*Object matching data*.
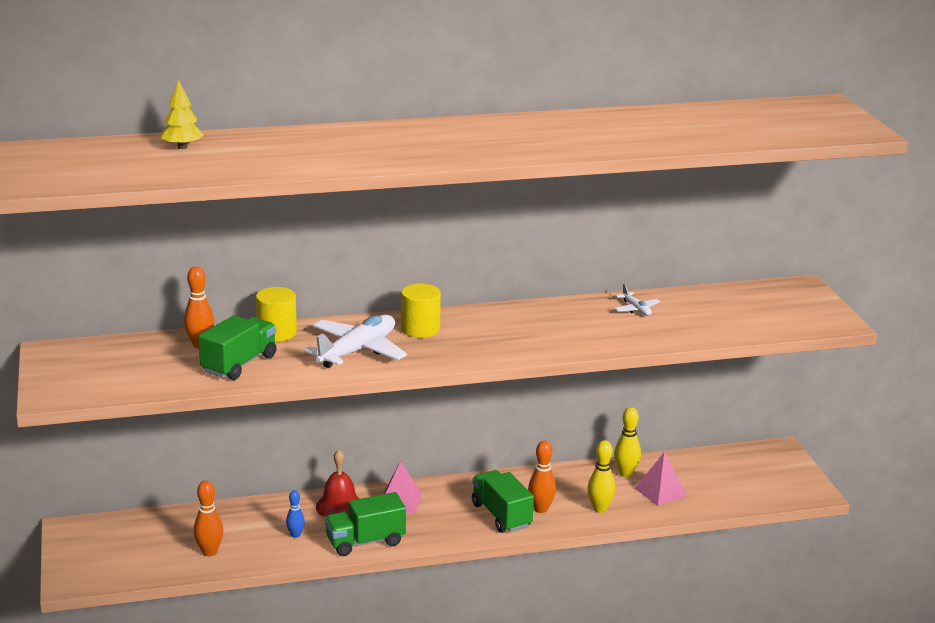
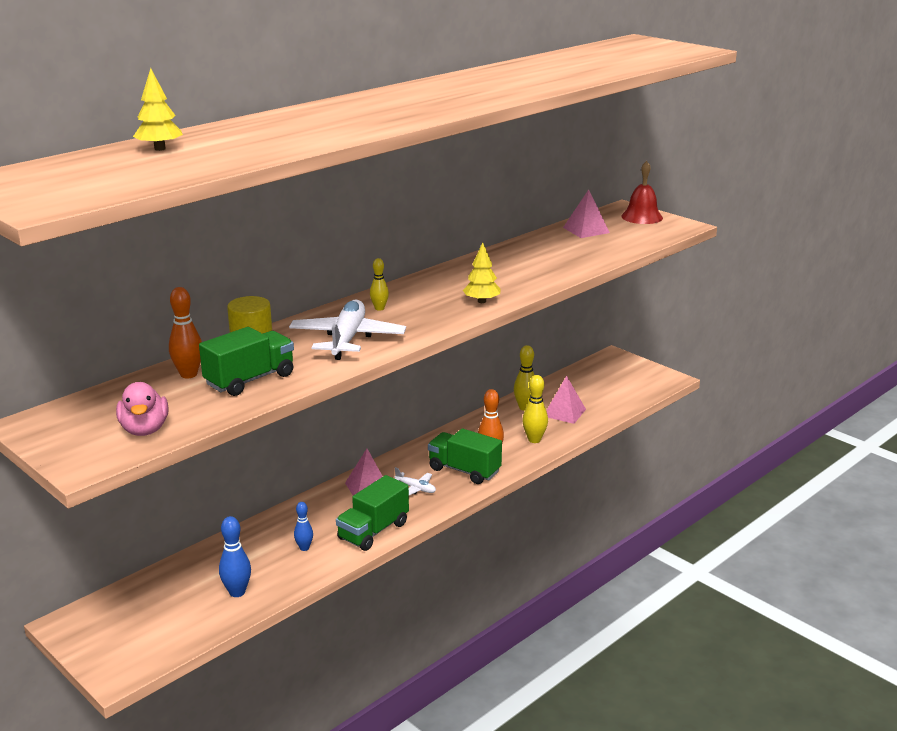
camera: 30 degrees left, 0 degrees up
(119, 382) = (145, 430): none -> pink duck
(209, 552) = (237, 592): orange bowling pin -> blue bowling pin
(239, 364) = (250, 380): green truck -> green truck turned 45 degrees clockwise
(339, 506) = (319, 510): red bell -> red bell (642, 217)
(420, 329) = (379, 308): yellow cylinder -> yellow bowling pin
(519, 348) = (481, 301): none -> yellow tree
(636, 309) = (531, 251): white plane -> white plane (415, 488)
(724, 300) = (586, 230): none -> pink pyramid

*Work order*. Reproduce exactly the lines from the one with "(420, 329) = (379, 308): yellow" through the last line of the entries, keeping both of those lines and nothing else.

*Output of the exercise*.
(420, 329) = (379, 308): yellow cylinder -> yellow bowling pin
(519, 348) = (481, 301): none -> yellow tree
(636, 309) = (531, 251): white plane -> white plane (415, 488)
(724, 300) = (586, 230): none -> pink pyramid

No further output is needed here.